Data extract:
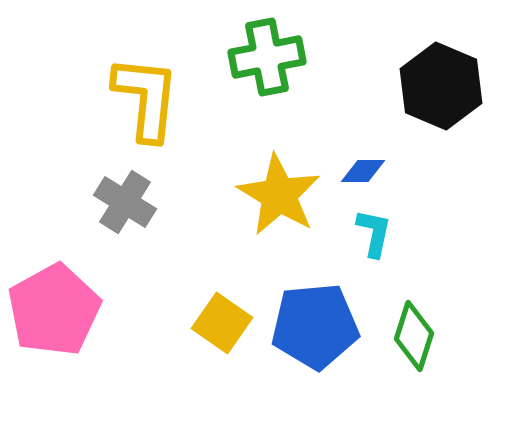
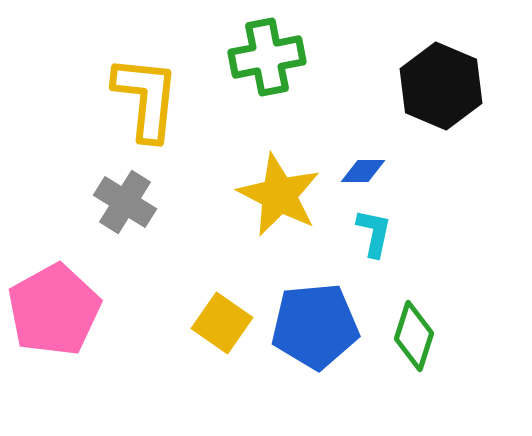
yellow star: rotated 4 degrees counterclockwise
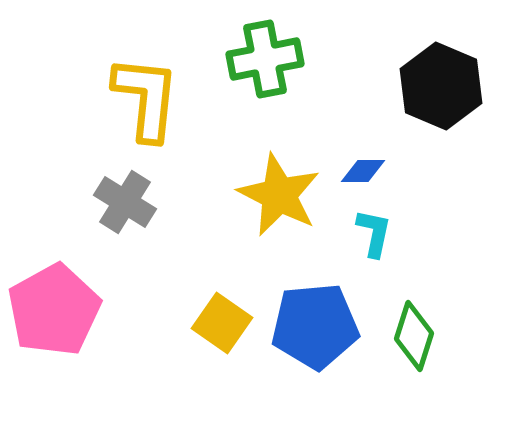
green cross: moved 2 px left, 2 px down
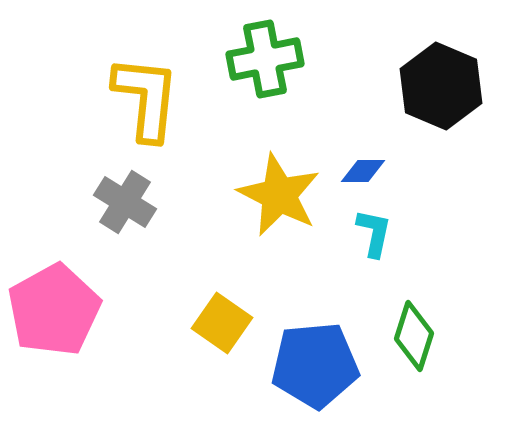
blue pentagon: moved 39 px down
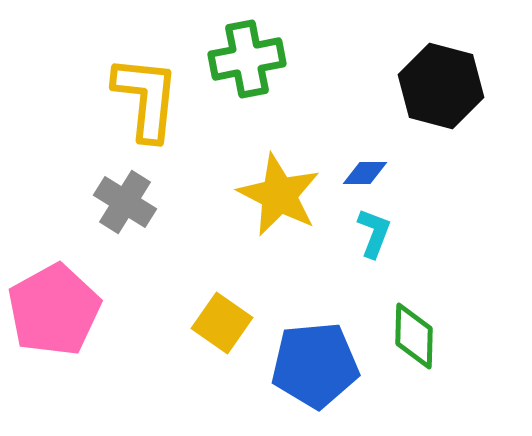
green cross: moved 18 px left
black hexagon: rotated 8 degrees counterclockwise
blue diamond: moved 2 px right, 2 px down
cyan L-shape: rotated 9 degrees clockwise
green diamond: rotated 16 degrees counterclockwise
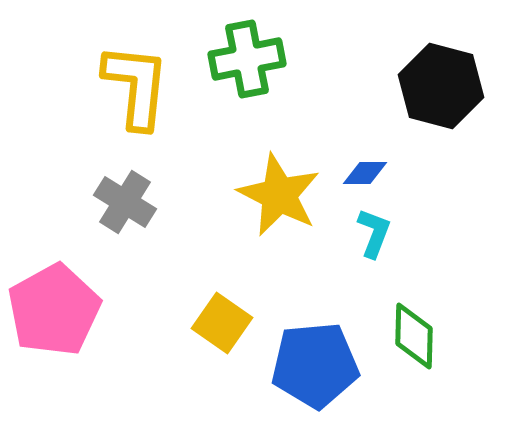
yellow L-shape: moved 10 px left, 12 px up
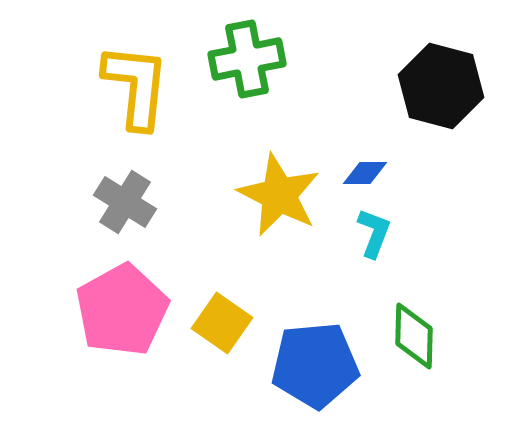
pink pentagon: moved 68 px right
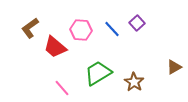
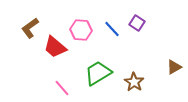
purple square: rotated 14 degrees counterclockwise
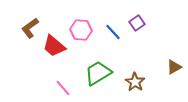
purple square: rotated 21 degrees clockwise
blue line: moved 1 px right, 3 px down
red trapezoid: moved 1 px left, 1 px up
brown star: moved 1 px right
pink line: moved 1 px right
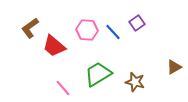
pink hexagon: moved 6 px right
green trapezoid: moved 1 px down
brown star: rotated 18 degrees counterclockwise
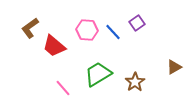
brown star: rotated 24 degrees clockwise
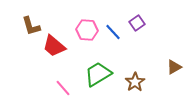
brown L-shape: moved 1 px right, 2 px up; rotated 70 degrees counterclockwise
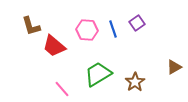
blue line: moved 3 px up; rotated 24 degrees clockwise
pink line: moved 1 px left, 1 px down
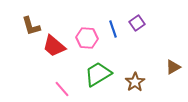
pink hexagon: moved 8 px down
brown triangle: moved 1 px left
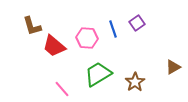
brown L-shape: moved 1 px right
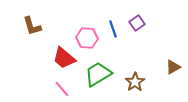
red trapezoid: moved 10 px right, 12 px down
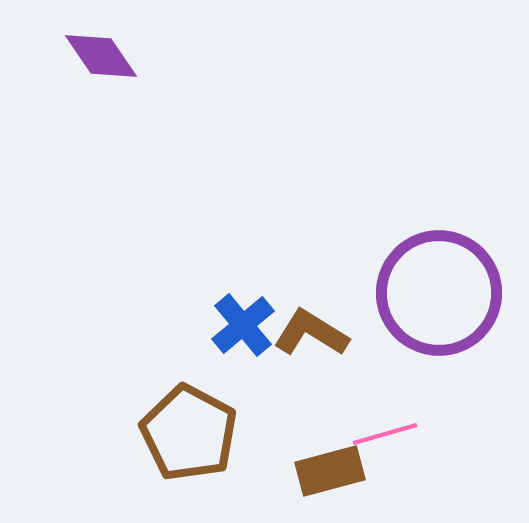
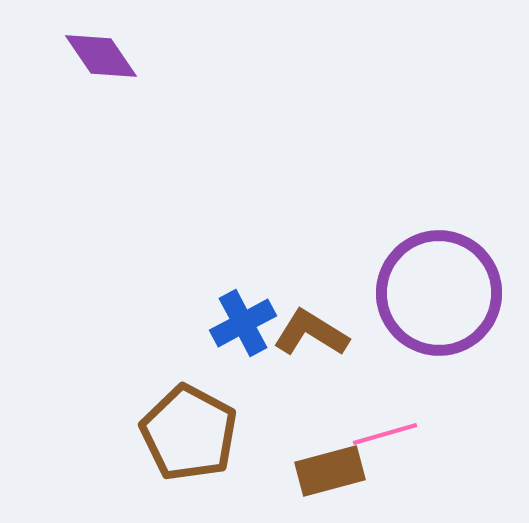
blue cross: moved 2 px up; rotated 12 degrees clockwise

To do: Across all the records, rename "brown star" to "gold star" and give the lines back with nothing else changed, leaving out the picture lines.

Answer to this exercise:
yellow star: rotated 4 degrees counterclockwise
green cross: moved 2 px left, 2 px down
blue pentagon: moved 39 px down
green cross: moved 18 px left
black hexagon: rotated 8 degrees counterclockwise
blue diamond: moved 2 px right, 2 px down
cyan L-shape: rotated 9 degrees clockwise
green diamond: rotated 16 degrees counterclockwise
yellow L-shape: moved 10 px left, 12 px up
pink pentagon: moved 68 px right
purple square: rotated 14 degrees counterclockwise
purple square: rotated 21 degrees clockwise
blue line: moved 1 px right, 3 px down
red trapezoid: moved 1 px left, 1 px up
gold star: moved 1 px right
pink line: moved 1 px right
pink hexagon: moved 6 px right
green trapezoid: moved 1 px down
gold star: rotated 18 degrees counterclockwise
gold star: rotated 24 degrees clockwise
brown L-shape: moved 1 px right, 2 px up; rotated 70 degrees counterclockwise
blue line: moved 3 px up; rotated 24 degrees clockwise
pink line: moved 1 px left, 1 px down
pink hexagon: moved 8 px down
brown triangle: moved 1 px left
brown L-shape: moved 1 px right
red trapezoid: moved 10 px right, 12 px down
blue cross: moved 2 px up; rotated 12 degrees clockwise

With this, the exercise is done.